EXERCISE GOAL: Could you restate word for word every line of the records below, from the first one to the one holding "C1: 33nF (GND, VRAW) -> none"?

SOURCE MATERIAL Start Marker

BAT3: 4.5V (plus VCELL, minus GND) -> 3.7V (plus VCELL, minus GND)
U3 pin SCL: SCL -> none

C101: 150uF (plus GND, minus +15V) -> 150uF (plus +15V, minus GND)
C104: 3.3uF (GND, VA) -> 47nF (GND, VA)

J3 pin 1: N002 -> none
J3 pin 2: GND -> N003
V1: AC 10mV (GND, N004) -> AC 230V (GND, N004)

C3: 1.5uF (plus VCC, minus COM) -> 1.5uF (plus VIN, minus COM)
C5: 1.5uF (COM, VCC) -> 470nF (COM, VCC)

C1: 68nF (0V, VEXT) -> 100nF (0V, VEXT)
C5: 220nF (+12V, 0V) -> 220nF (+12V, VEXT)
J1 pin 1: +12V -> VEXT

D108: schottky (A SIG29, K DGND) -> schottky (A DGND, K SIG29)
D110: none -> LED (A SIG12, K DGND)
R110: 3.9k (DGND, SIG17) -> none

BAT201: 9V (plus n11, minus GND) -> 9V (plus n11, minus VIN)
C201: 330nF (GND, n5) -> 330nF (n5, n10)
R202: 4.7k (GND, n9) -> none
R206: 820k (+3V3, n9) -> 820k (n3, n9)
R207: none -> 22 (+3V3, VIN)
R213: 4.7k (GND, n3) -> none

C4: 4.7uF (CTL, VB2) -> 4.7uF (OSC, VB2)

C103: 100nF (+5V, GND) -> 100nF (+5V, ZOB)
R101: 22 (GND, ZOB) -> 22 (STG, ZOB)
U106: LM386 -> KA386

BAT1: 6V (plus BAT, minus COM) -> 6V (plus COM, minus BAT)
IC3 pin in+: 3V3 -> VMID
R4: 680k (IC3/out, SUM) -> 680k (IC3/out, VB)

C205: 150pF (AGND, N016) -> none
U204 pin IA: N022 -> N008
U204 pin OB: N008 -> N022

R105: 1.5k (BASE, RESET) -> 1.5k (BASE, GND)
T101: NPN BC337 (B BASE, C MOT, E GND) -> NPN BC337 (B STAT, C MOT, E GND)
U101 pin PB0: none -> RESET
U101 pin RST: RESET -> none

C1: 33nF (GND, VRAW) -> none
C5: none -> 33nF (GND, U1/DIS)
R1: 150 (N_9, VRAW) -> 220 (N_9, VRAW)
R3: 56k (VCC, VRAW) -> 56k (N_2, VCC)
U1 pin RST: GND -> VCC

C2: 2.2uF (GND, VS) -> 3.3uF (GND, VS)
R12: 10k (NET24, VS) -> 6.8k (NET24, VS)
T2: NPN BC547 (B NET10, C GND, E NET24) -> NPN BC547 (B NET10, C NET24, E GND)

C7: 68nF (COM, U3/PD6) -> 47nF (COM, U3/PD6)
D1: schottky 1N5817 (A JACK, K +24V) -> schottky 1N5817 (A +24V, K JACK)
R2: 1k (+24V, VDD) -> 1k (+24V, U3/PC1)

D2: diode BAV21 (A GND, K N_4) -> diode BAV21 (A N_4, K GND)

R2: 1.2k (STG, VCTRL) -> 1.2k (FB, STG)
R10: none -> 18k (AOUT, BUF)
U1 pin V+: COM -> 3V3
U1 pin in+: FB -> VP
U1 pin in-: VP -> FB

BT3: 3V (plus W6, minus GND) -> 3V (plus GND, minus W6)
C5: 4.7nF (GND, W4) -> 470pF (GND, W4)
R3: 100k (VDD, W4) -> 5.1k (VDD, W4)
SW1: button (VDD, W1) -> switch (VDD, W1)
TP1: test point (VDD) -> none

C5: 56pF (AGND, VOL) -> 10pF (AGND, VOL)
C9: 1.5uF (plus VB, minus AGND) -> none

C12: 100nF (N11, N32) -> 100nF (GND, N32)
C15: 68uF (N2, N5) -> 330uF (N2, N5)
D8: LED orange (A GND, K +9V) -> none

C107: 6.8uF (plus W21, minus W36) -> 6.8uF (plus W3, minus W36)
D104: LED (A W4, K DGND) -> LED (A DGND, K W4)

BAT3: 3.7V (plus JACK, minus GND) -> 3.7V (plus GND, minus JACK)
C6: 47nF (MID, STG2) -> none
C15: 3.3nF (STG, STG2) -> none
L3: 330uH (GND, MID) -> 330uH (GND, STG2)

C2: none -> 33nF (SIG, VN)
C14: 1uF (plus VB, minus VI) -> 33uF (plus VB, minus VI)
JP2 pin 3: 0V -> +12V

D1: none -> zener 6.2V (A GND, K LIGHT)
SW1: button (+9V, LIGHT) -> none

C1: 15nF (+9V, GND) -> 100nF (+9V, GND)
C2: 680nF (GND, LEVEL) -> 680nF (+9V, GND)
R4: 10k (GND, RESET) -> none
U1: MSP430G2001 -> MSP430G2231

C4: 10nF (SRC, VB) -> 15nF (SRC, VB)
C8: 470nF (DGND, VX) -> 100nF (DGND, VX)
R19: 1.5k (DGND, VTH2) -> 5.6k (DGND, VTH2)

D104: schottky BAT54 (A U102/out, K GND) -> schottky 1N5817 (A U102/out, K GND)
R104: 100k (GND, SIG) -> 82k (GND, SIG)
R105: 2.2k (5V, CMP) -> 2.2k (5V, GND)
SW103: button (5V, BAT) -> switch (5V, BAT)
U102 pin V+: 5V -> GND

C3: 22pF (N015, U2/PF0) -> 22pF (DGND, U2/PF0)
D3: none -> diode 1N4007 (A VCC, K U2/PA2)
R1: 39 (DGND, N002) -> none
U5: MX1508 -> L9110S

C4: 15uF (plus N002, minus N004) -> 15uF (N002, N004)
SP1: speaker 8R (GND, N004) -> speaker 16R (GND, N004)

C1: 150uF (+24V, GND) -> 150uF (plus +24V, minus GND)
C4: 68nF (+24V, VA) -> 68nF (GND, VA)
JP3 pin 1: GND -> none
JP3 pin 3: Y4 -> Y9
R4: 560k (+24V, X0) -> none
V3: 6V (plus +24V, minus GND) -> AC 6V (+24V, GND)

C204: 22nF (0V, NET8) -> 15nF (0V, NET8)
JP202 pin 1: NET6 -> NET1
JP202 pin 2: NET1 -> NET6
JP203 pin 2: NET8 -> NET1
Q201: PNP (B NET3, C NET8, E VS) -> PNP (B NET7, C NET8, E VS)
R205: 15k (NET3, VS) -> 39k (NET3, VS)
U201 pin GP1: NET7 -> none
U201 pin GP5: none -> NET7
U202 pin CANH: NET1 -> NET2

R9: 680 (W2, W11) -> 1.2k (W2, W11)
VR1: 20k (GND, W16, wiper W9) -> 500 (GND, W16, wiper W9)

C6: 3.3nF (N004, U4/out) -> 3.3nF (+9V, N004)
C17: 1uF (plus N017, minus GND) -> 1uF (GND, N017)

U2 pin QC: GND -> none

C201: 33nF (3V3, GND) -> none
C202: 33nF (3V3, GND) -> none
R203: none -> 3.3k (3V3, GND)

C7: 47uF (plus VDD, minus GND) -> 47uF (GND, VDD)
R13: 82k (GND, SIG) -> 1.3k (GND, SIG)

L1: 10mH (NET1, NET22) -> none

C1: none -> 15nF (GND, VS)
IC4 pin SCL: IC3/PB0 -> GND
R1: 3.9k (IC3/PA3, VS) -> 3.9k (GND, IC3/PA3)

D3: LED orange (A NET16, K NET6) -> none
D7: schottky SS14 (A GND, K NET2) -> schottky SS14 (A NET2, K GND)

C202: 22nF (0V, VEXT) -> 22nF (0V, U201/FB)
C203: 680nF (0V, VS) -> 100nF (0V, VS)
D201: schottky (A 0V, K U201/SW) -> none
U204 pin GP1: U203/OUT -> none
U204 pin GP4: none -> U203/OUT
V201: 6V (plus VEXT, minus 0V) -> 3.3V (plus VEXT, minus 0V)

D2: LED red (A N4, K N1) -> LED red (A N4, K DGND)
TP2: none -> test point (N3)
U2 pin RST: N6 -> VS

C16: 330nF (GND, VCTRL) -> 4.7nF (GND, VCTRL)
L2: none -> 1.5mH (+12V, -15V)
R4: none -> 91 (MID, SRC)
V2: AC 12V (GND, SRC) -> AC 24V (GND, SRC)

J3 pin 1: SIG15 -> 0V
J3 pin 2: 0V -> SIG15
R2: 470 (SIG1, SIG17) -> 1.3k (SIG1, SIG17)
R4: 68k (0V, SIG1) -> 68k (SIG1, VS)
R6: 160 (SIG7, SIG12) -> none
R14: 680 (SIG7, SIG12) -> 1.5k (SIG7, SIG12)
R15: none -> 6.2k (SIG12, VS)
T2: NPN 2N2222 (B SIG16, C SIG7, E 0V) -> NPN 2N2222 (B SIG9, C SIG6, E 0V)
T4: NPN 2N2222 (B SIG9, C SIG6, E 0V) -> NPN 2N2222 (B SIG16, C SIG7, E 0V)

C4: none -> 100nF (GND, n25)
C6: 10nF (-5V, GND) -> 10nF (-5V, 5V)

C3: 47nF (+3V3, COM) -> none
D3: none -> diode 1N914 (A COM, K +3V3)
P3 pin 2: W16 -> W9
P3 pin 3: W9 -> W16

SOURCE MATERIAL End Marker

EXPECTED ANSWER:
BAT3: 4.5V (plus VCELL, minus GND) -> 3.7V (plus VCELL, minus GND)
U3 pin SCL: SCL -> none

C101: 150uF (plus GND, minus +15V) -> 150uF (plus +15V, minus GND)
C104: 3.3uF (GND, VA) -> 47nF (GND, VA)

J3 pin 1: N002 -> none
J3 pin 2: GND -> N003
V1: AC 10mV (GND, N004) -> AC 230V (GND, N004)

C3: 1.5uF (plus VCC, minus COM) -> 1.5uF (plus VIN, minus COM)
C5: 1.5uF (COM, VCC) -> 470nF (COM, VCC)

C1: 68nF (0V, VEXT) -> 100nF (0V, VEXT)
C5: 220nF (+12V, 0V) -> 220nF (+12V, VEXT)
J1 pin 1: +12V -> VEXT

D108: schottky (A SIG29, K DGND) -> schottky (A DGND, K SIG29)
D110: none -> LED (A SIG12, K DGND)
R110: 3.9k (DGND, SIG17) -> none

BAT201: 9V (plus n11, minus GND) -> 9V (plus n11, minus VIN)
C201: 330nF (GND, n5) -> 330nF (n5, n10)
R202: 4.7k (GND, n9) -> none
R206: 820k (+3V3, n9) -> 820k (n3, n9)
R207: none -> 22 (+3V3, VIN)
R213: 4.7k (GND, n3) -> none

C4: 4.7uF (CTL, VB2) -> 4.7uF (OSC, VB2)

C103: 100nF (+5V, GND) -> 100nF (+5V, ZOB)
R101: 22 (GND, ZOB) -> 22 (STG, ZOB)
U106: LM386 -> KA386

BAT1: 6V (plus BAT, minus COM) -> 6V (plus COM, minus BAT)
IC3 pin in+: 3V3 -> VMID
R4: 680k (IC3/out, SUM) -> 680k (IC3/out, VB)

C205: 150pF (AGND, N016) -> none
U204 pin IA: N022 -> N008
U204 pin OB: N008 -> N022

R105: 1.5k (BASE, RESET) -> 1.5k (BASE, GND)
T101: NPN BC337 (B BASE, C MOT, E GND) -> NPN BC337 (B STAT, C MOT, E GND)
U101 pin PB0: none -> RESET
U101 pin RST: RESET -> none

C1: 33nF (GND, VRAW) -> none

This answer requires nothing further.